── WORKING DATA ──

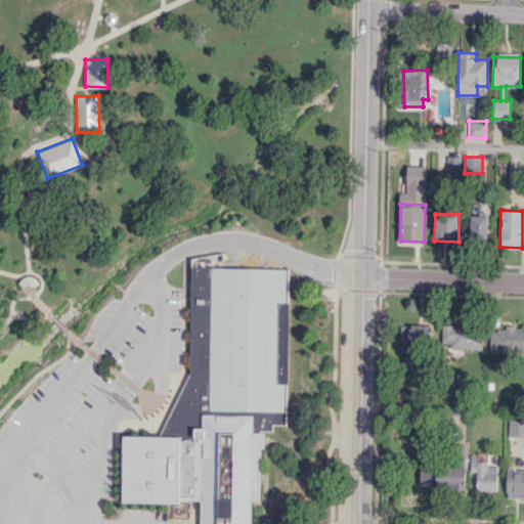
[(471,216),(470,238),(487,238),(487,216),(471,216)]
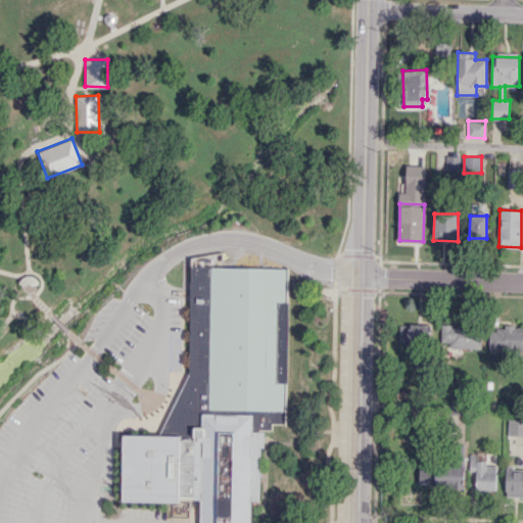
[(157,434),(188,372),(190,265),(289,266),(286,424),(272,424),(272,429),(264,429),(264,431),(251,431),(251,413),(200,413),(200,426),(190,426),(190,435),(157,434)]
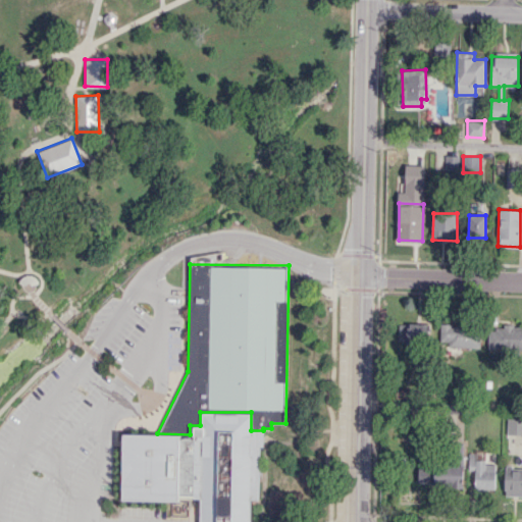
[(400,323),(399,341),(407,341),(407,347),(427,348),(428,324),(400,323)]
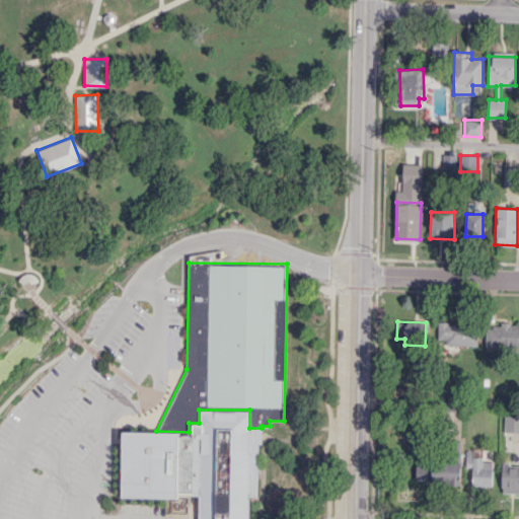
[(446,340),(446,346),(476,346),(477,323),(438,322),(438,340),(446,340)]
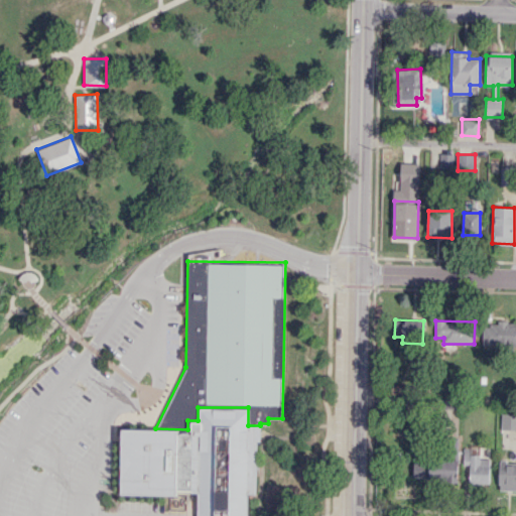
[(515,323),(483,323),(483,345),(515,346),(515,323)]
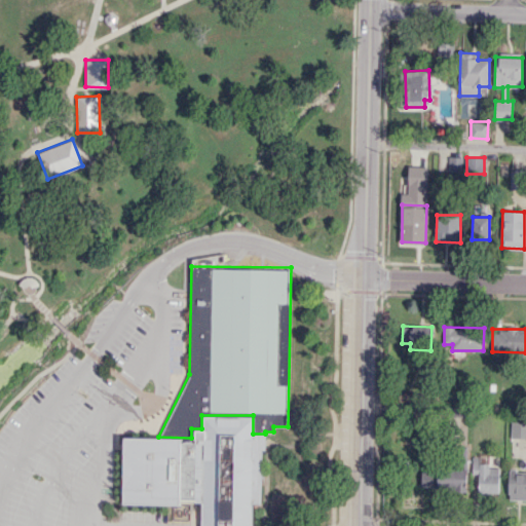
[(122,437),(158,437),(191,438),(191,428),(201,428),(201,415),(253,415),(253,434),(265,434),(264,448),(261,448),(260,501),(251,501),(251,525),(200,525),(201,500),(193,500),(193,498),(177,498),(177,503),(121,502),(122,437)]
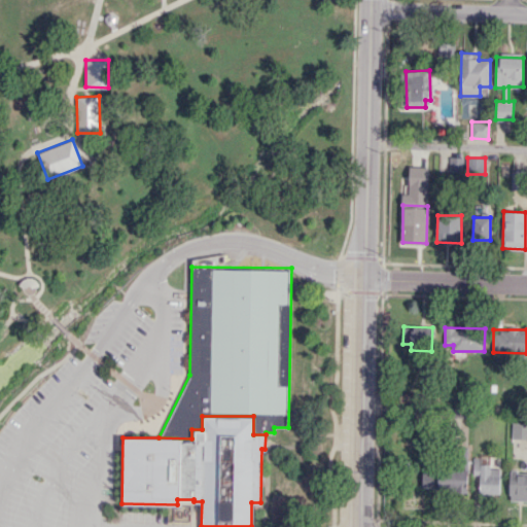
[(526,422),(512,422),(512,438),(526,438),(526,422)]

───
── WORKING DATA ──

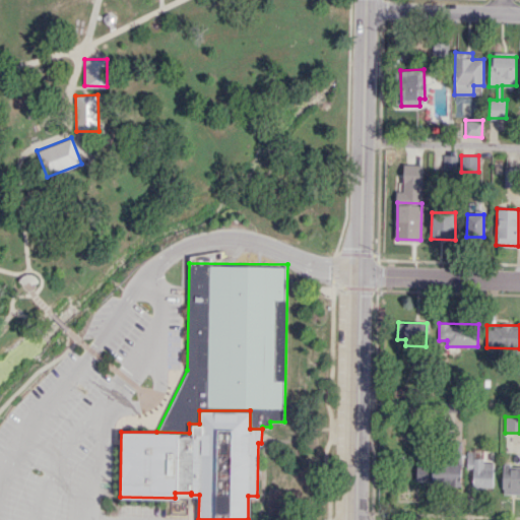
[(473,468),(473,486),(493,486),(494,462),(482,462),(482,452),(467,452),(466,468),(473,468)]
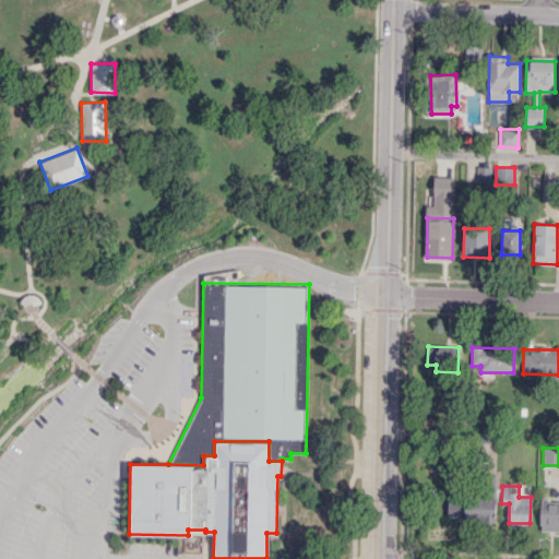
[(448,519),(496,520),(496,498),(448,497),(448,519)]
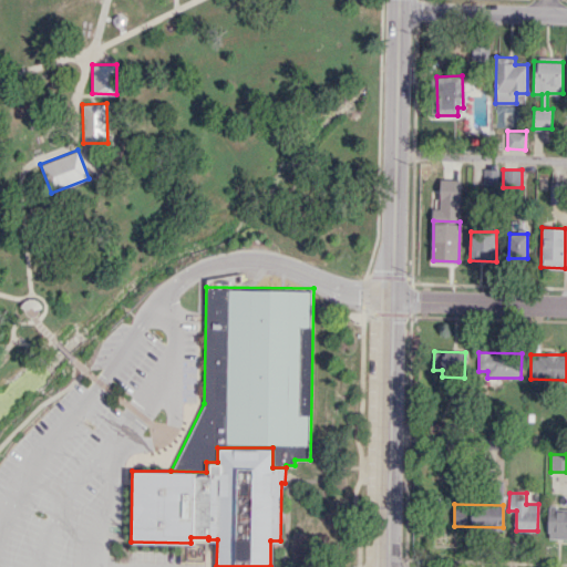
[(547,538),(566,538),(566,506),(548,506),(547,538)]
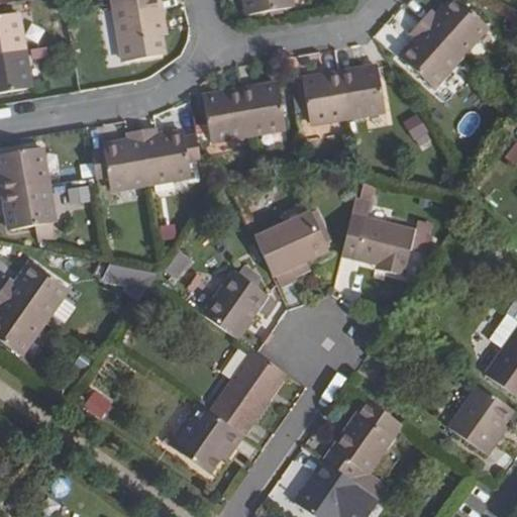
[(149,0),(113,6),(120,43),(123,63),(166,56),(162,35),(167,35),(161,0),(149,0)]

───

When you reach the line holding "[(471,216),(470,238),(487,238),(487,216),(471,216)]" in the listing above, begin retyping exactly, and stop once the line holding "[(526,422),(512,422),(512,438),(526,438),(526,422)]" is done; pictures stay out.

WRITTEN REPLY ->
[(471,216),(470,238),(487,238),(487,216),(471,216)]
[(157,434),(188,372),(190,265),(289,266),(286,424),(272,424),(272,429),(264,429),(264,431),(251,431),(251,413),(200,413),(200,426),(190,426),(190,435),(157,434)]
[(400,323),(399,341),(407,341),(407,347),(427,348),(428,324),(400,323)]
[(446,340),(446,346),(476,346),(477,323),(438,322),(438,340),(446,340)]
[(515,323),(483,323),(483,345),(515,346),(515,323)]
[(122,437),(158,437),(191,438),(191,428),(201,428),(201,415),(253,415),(253,434),(265,434),(264,448),(261,448),(260,501),(251,501),(251,525),(200,525),(201,500),(193,500),(193,498),(177,498),(177,503),(121,502),(122,437)]
[(526,422),(512,422),(512,438),(526,438),(526,422)]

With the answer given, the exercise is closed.